__Exercise requirements__: Using the data below, copy each line that includes the word "none".

__Provided entries__:
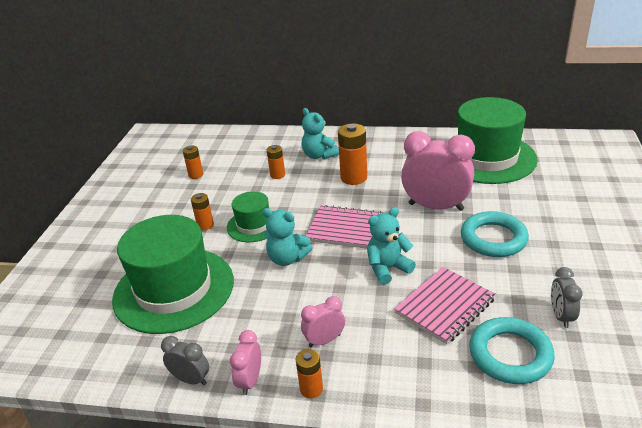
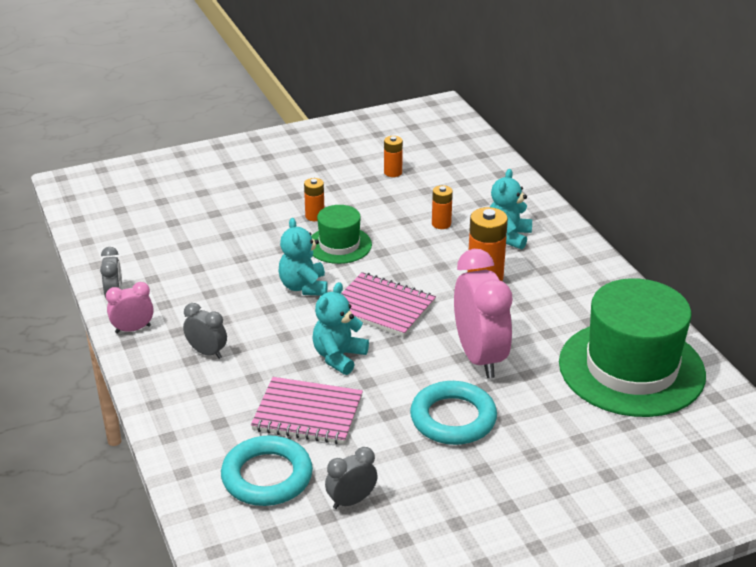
camera: 55 degrees right, 0 degrees up
(174, 289) = (211, 240): green hat -> none
(311, 389) = (145, 366): orange battery -> none
(324, 340) = (207, 352): pink clock -> grey clock
(346, 229) = (382, 307): pink notebook -> pink notebook turned 45 degrees counterclockwise
(387, 268) = (339, 357): turquoise teddy bear -> turquoise teddy bear turned 90 degrees counterclockwise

__Answer space__:
(174, 289) = (211, 240): green hat -> none
(311, 389) = (145, 366): orange battery -> none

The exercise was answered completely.